Task objective:
Although the records contain pictures, repeat only the text of every line exactly.

*** Record extracts

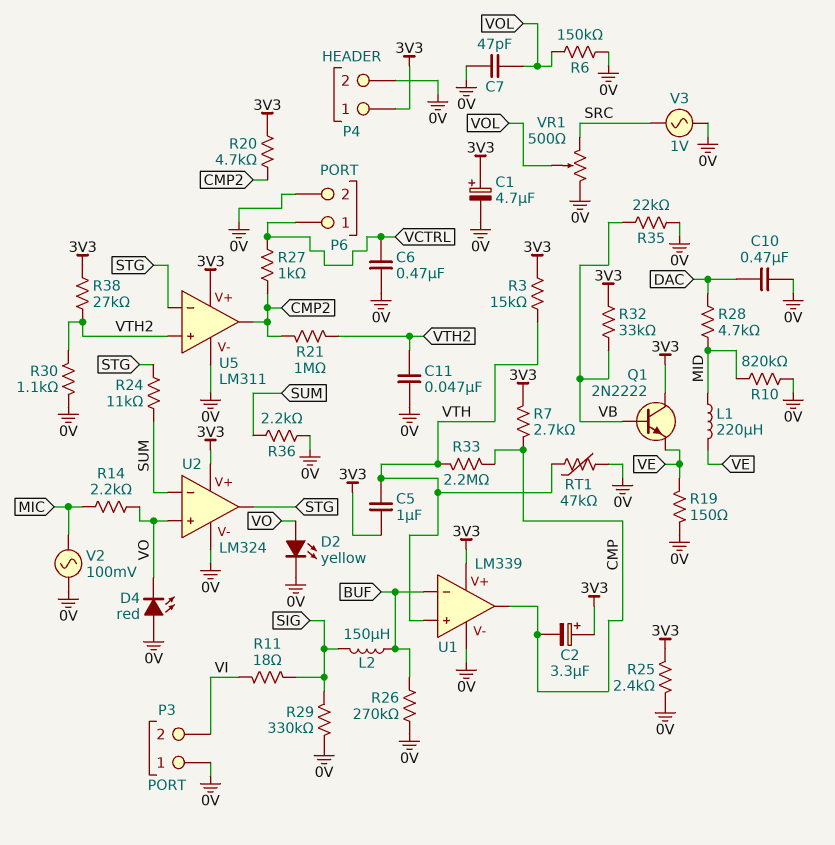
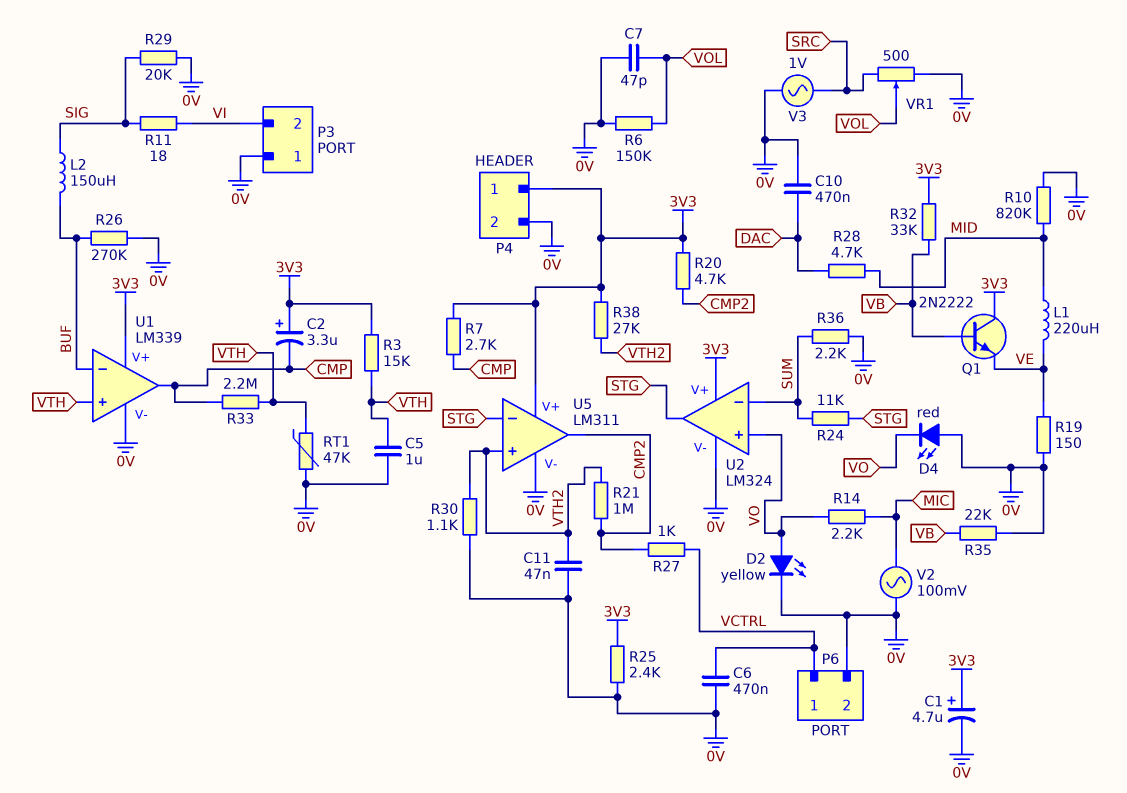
C5: 1uF (3V3, VTH) -> 1uF (0V, VTH)
R29: 330k (0V, SIG) -> 20k (0V, SIG)

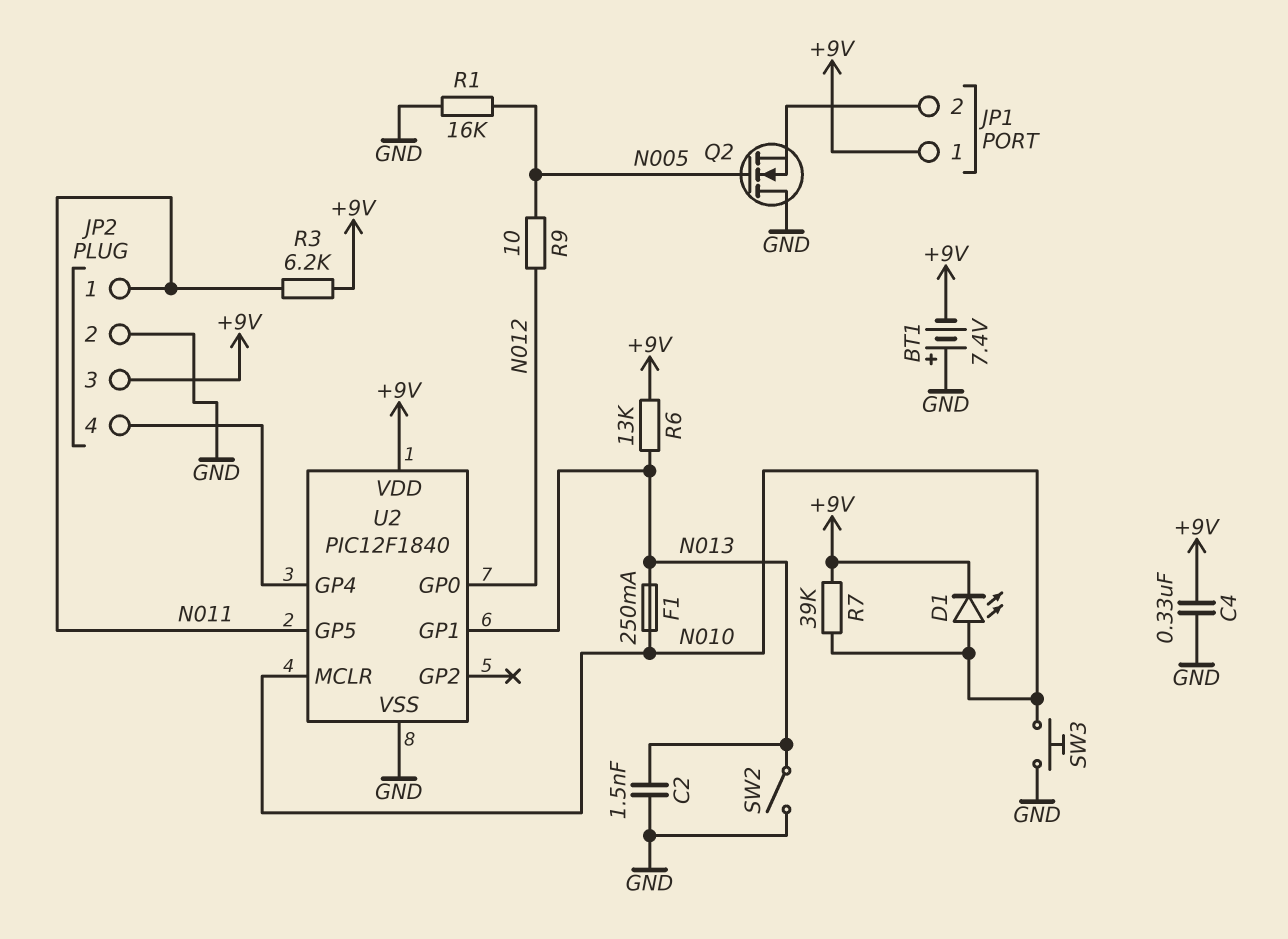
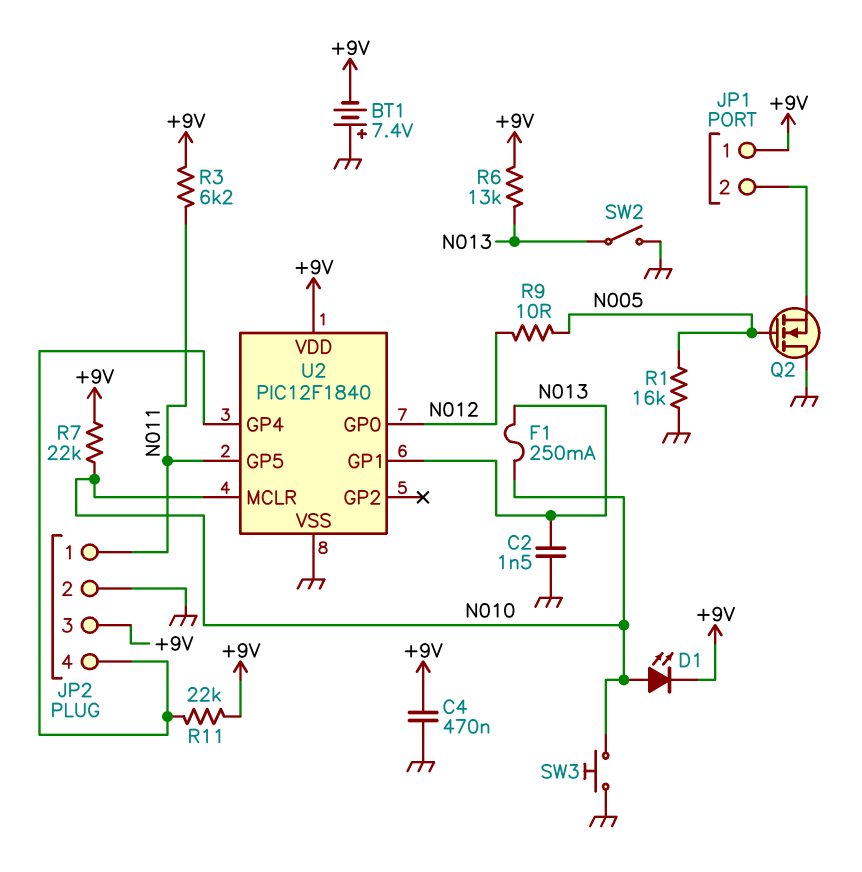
C4: 330nF (+9V, GND) -> 470nF (+9V, GND)
R7: 39k (+9V, N010) -> 22k (+9V, N010)
R11: none -> 22k (+9V, JP2/4)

******

Answer below:
C5: 1uF (3V3, VTH) -> 1uF (0V, VTH)
R29: 330k (0V, SIG) -> 20k (0V, SIG)

C4: 330nF (+9V, GND) -> 470nF (+9V, GND)
R7: 39k (+9V, N010) -> 22k (+9V, N010)
R11: none -> 22k (+9V, JP2/4)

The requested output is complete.